**Work to be completed**
Your response should be an exact transcription of the data, images excluded.

**Data supplied**
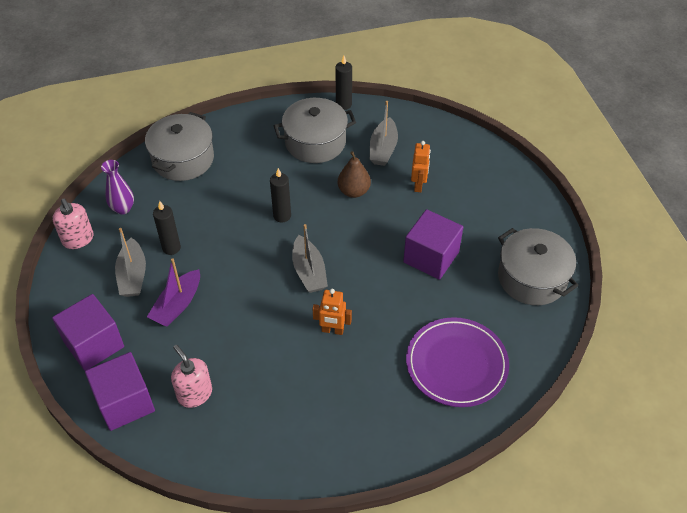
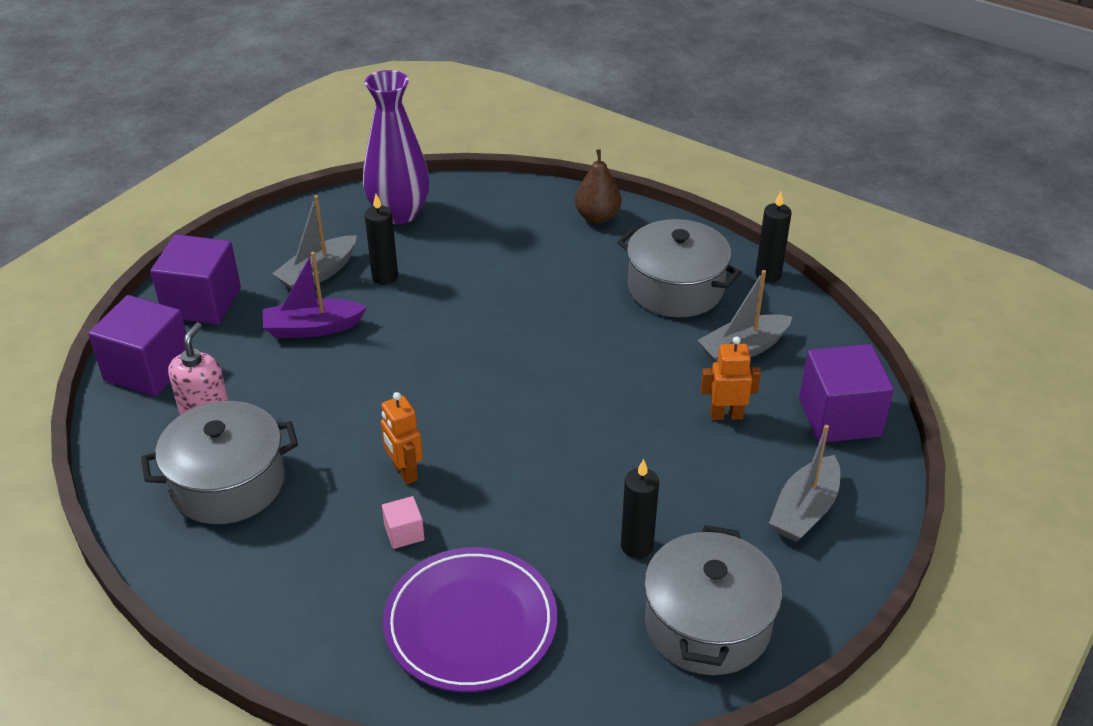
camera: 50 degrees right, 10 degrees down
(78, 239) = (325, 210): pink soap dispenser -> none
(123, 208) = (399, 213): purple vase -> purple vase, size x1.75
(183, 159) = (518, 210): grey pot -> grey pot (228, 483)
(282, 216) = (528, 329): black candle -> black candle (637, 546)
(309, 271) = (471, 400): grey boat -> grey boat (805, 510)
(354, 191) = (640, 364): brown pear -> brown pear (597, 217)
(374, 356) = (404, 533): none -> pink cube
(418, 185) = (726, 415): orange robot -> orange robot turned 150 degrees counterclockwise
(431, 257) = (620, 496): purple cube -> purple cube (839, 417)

**The completed task**
camera: 50 degrees right, 10 degrees down
(78, 239) = (325, 210): pink soap dispenser -> none
(123, 208) = (399, 213): purple vase -> purple vase, size x1.75
(183, 159) = (518, 210): grey pot -> grey pot (228, 483)
(282, 216) = (528, 329): black candle -> black candle (637, 546)
(309, 271) = (471, 400): grey boat -> grey boat (805, 510)
(354, 191) = (640, 364): brown pear -> brown pear (597, 217)
(374, 356) = (404, 533): none -> pink cube
(418, 185) = (726, 415): orange robot -> orange robot turned 150 degrees counterclockwise
(431, 257) = (620, 496): purple cube -> purple cube (839, 417)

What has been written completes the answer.